*** Dataset entries ***

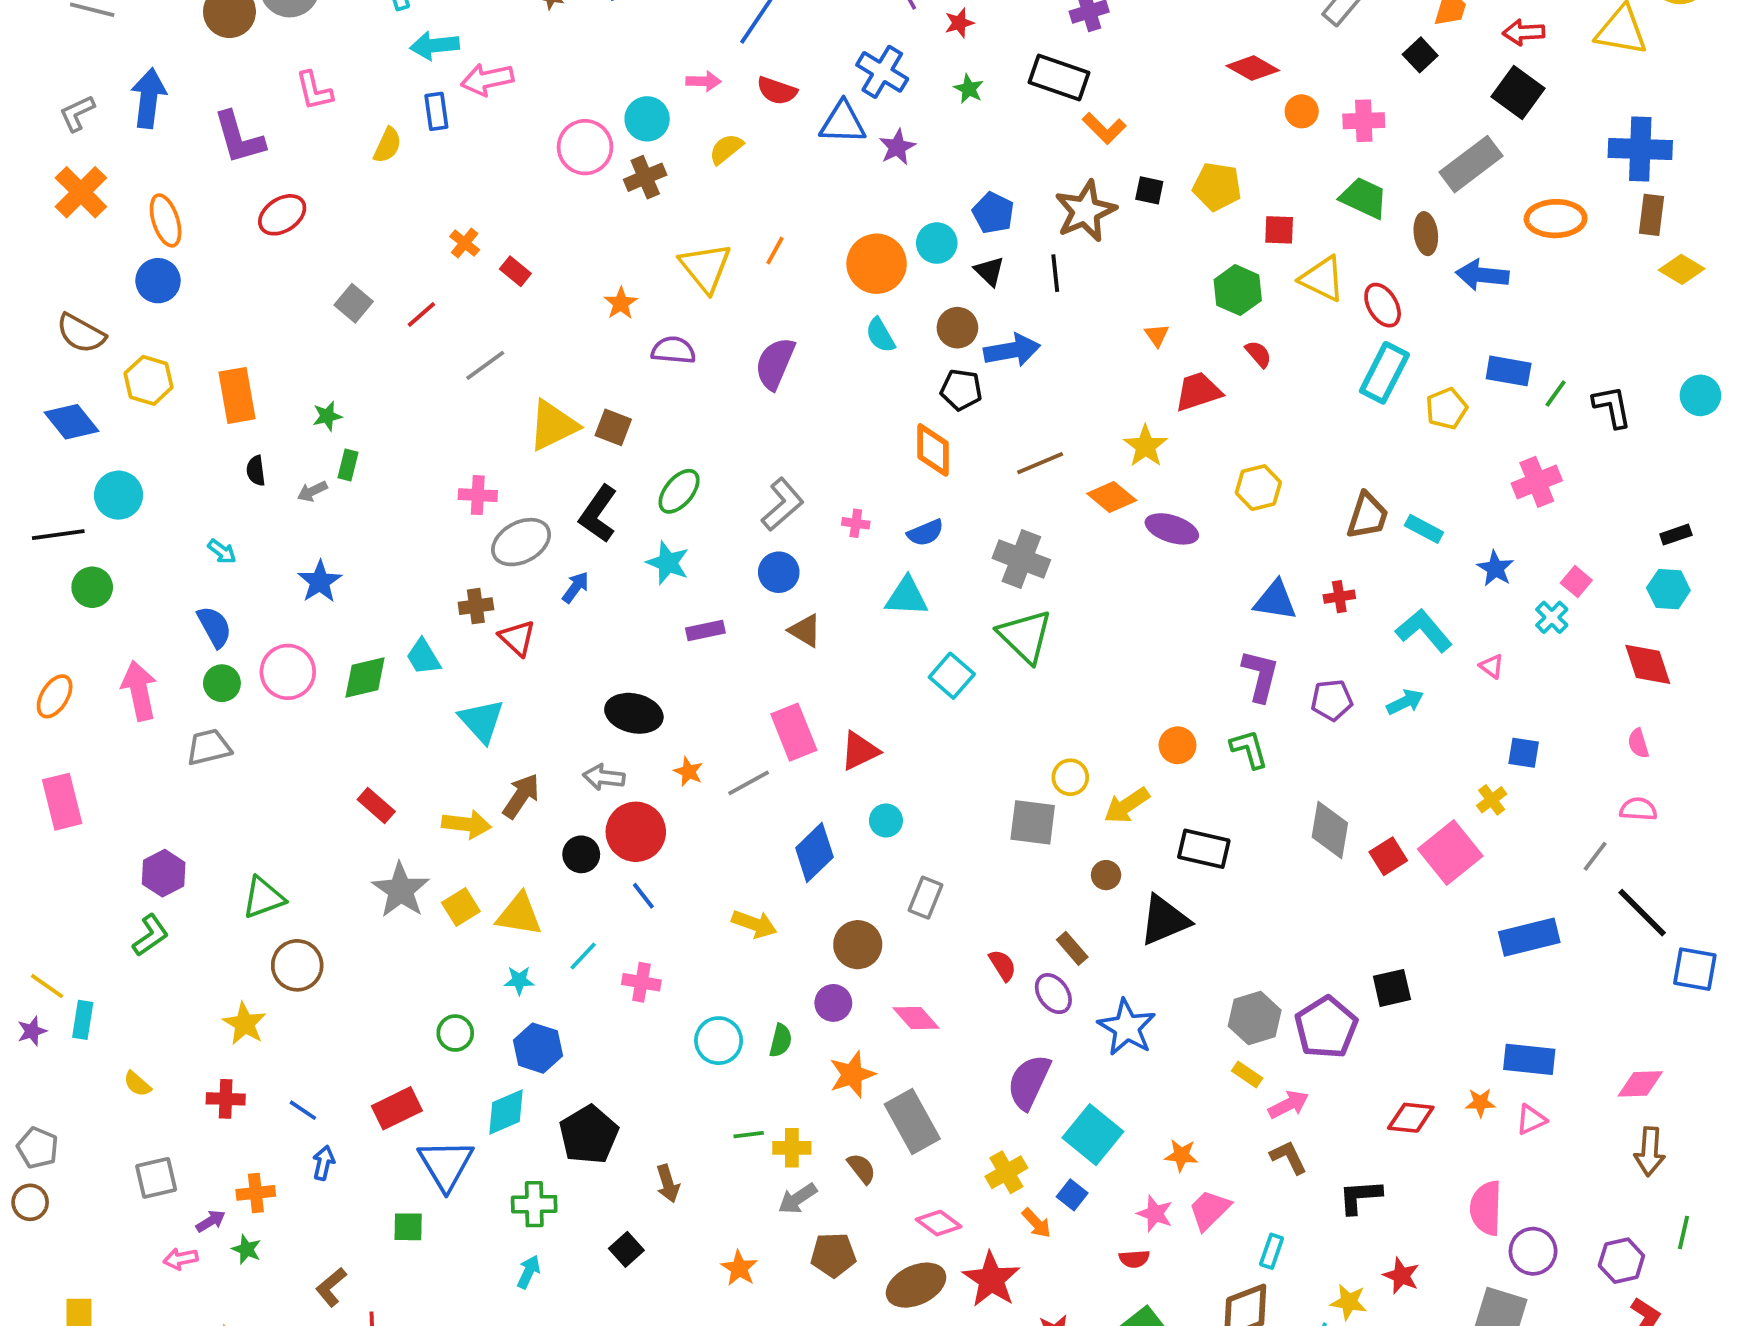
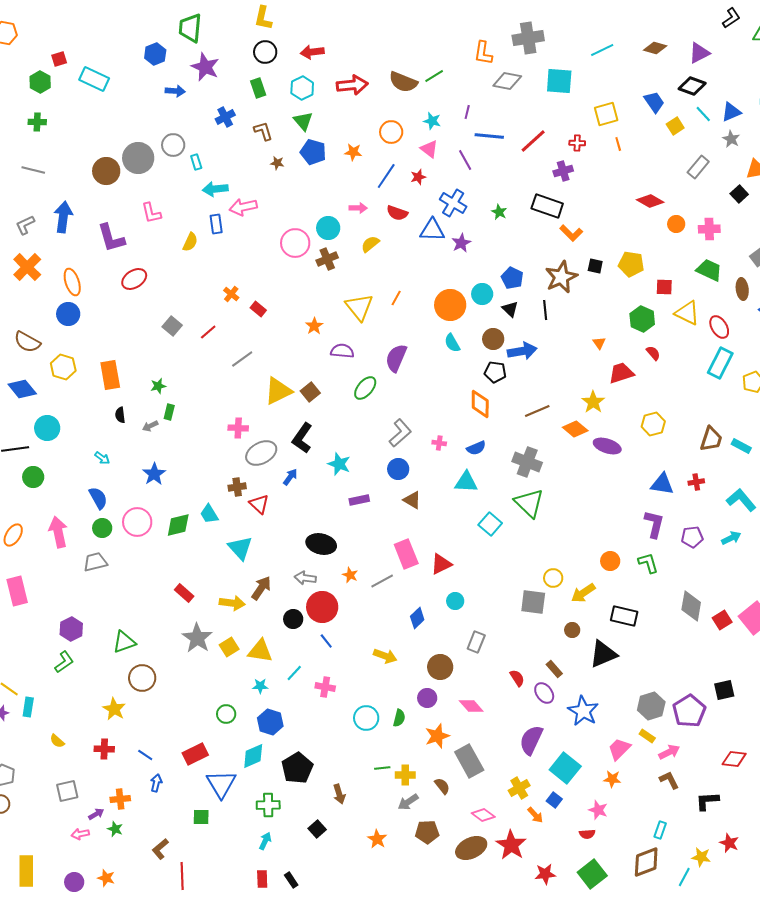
red star: (959, 23) -> (418, 177), moved
brown square: (613, 427) -> (310, 392), turned 30
green ellipse: (679, 491) -> (365, 388), moved
blue diamond: (814, 852) -> (417, 618), size x0.7
pink trapezoid: (1209, 1210) -> (619, 749), moved

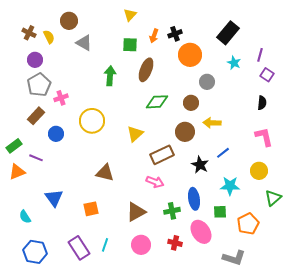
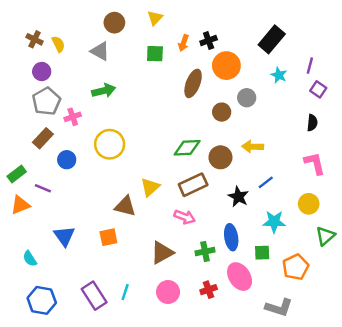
brown circle: (69, 21) -> (114, 23), moved
brown ellipse: (146, 70) -> (193, 83), moved
green arrow: (110, 76) -> (104, 91), moved, turned 72
green diamond: (157, 102) -> (187, 148), moved
brown circle: (191, 103) -> (222, 112), moved
yellow triangle: (135, 134) -> (150, 187), moved
orange square: (91, 209) -> (108, 237), moved
red cross: (175, 243) -> (209, 290), turned -32

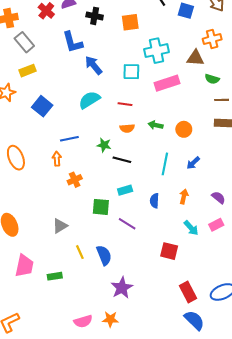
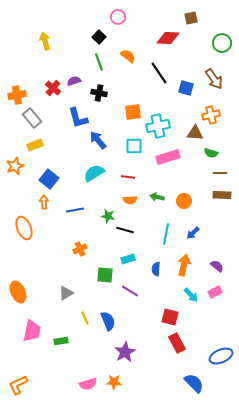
orange square: (130, 22) -> (133, 112), moved
orange arrow: (57, 159) -> (44, 202), moved
orange arrow: (184, 196) -> (184, 265), size x1.5
red rectangle: (188, 292) -> (177, 343), moved

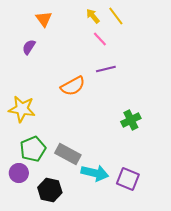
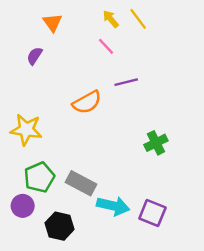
pink line: (100, 39) -> (106, 46), moved

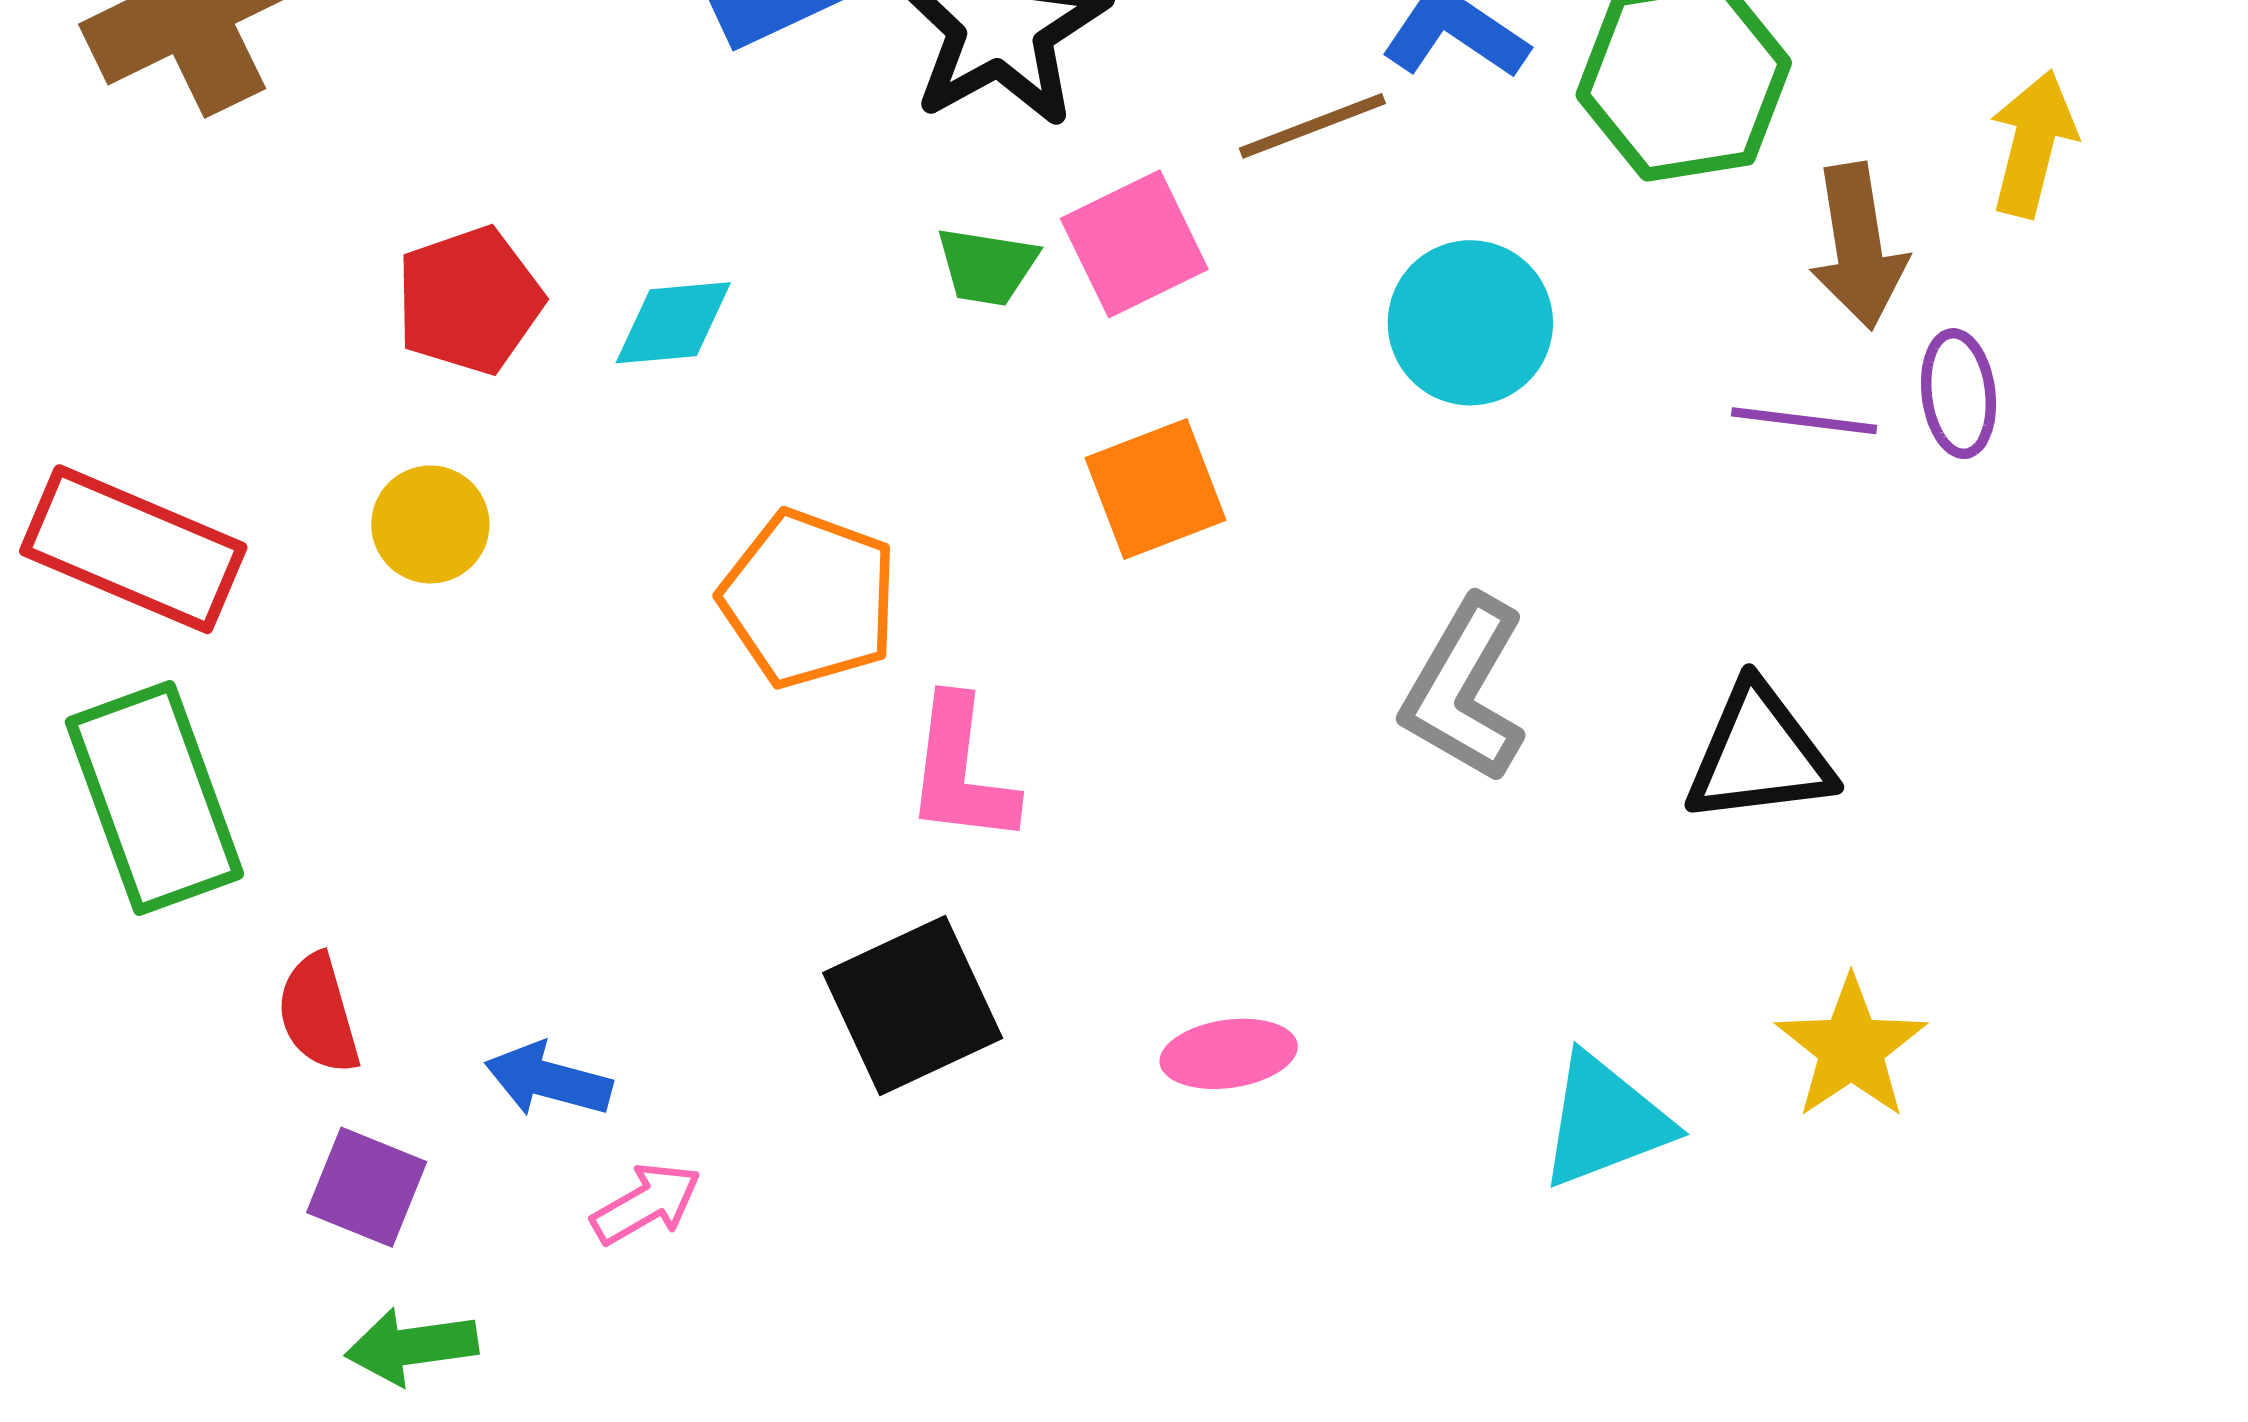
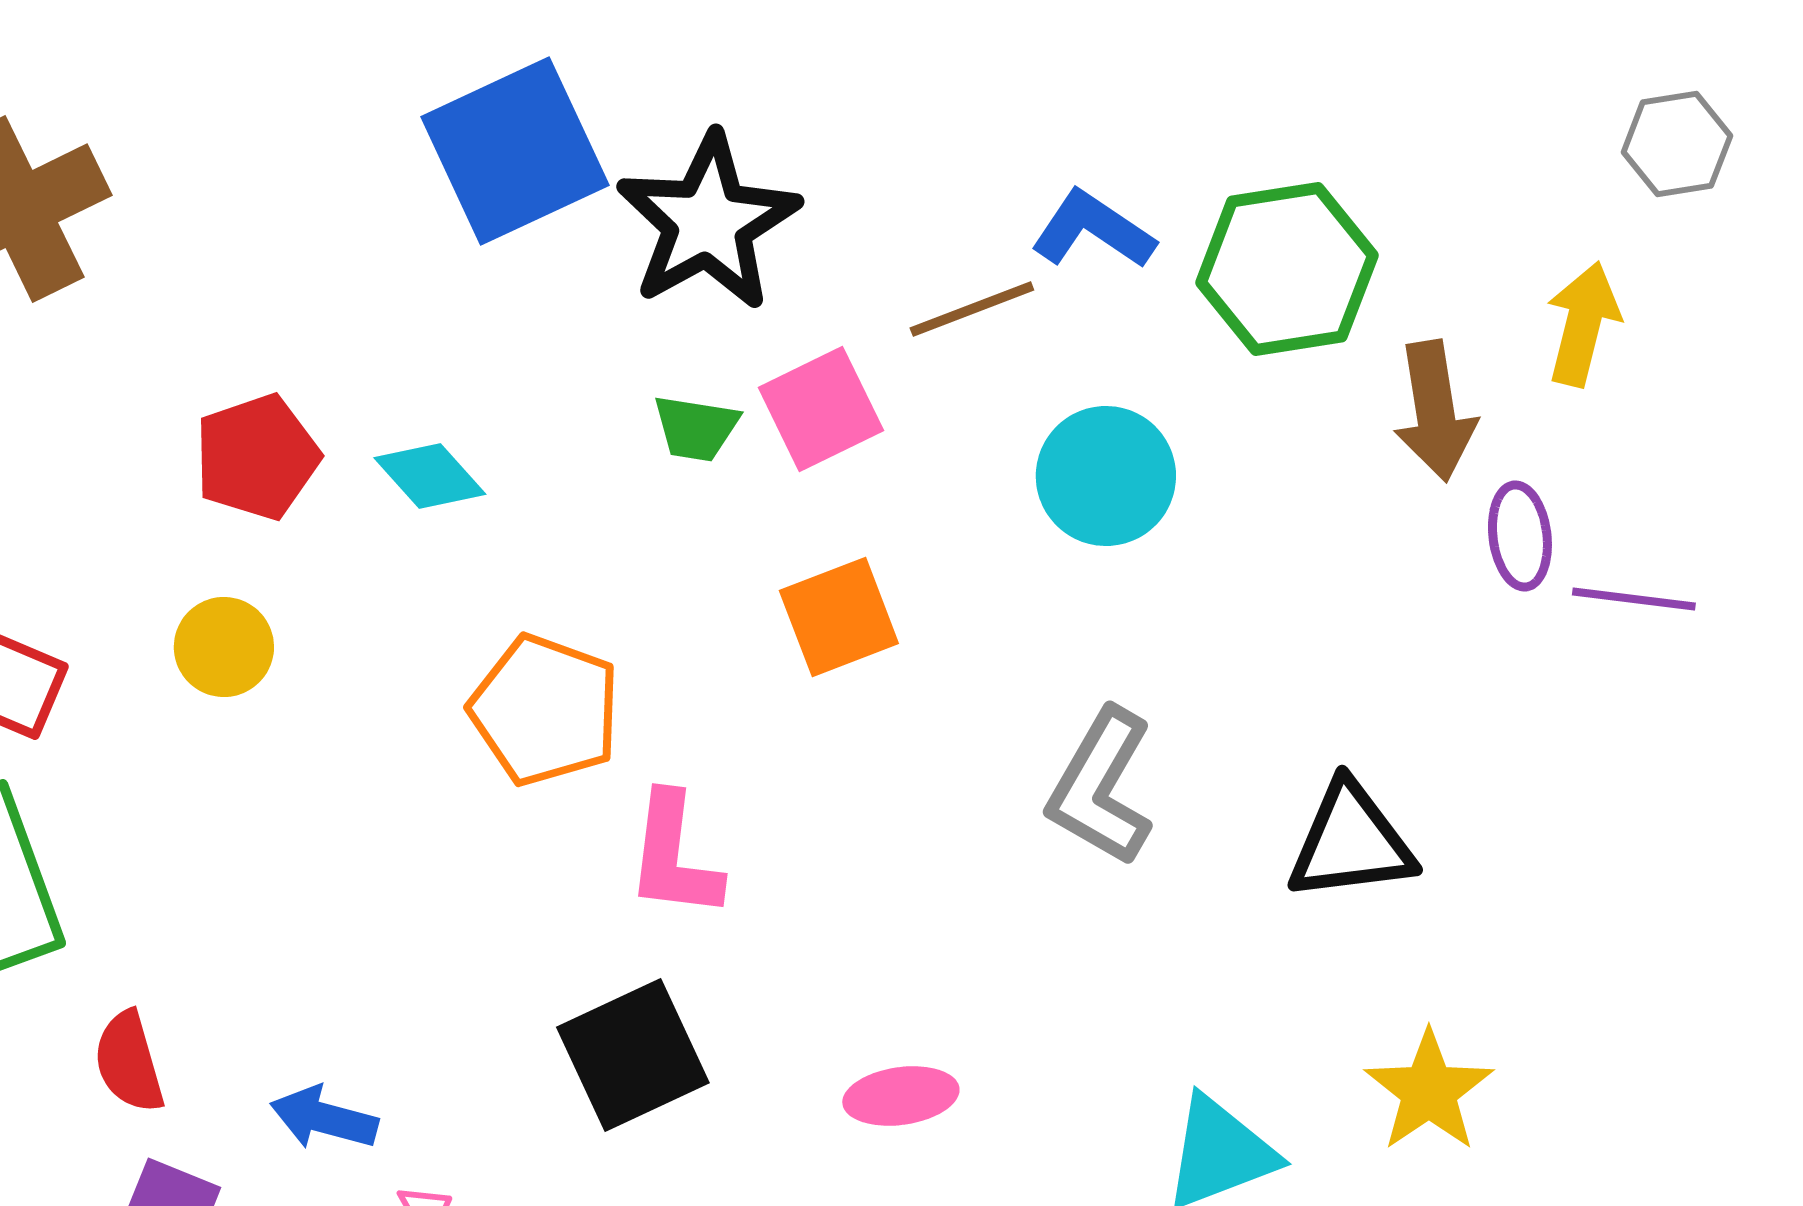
cyan diamond: (673, 323) -> (430, 476), turned 53
purple line: (1804, 421) -> (1634, 599), moved

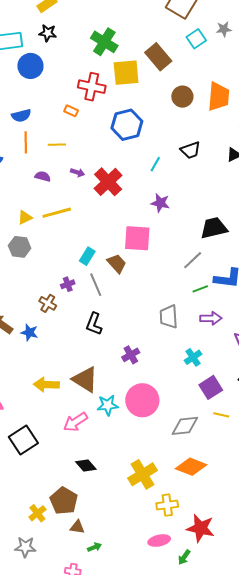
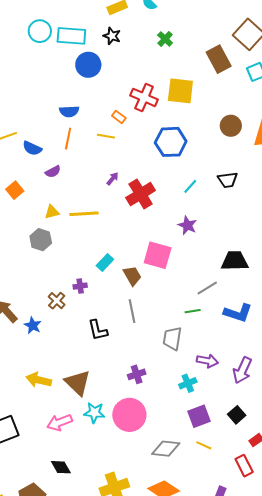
green cross: (104, 42) -> (165, 39), moved, size x0.6
brown rectangle: (158, 57) -> (219, 59), moved
yellow line: (57, 145) -> (106, 136), moved
purple arrow: (78, 173) -> (113, 179), turned -80
purple semicircle: (43, 176) -> (53, 172), moved, turned 126
gray line: (96, 285) -> (132, 311), moved
green line: (200, 289) -> (193, 311), moved
purple arrow: (211, 318) -> (207, 361), moved
black L-shape: (94, 324) -> (98, 330), turned -45
purple cross: (131, 355) -> (137, 374), moved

*** End of Dataset entries ***

▸ **Task brief**
For each line in the material above that contains the string "rectangle", make a copy.

▸ **Finished exercise**
red rectangle: (188, 292) -> (177, 343), moved
brown rectangle: (158, 57) -> (219, 59), moved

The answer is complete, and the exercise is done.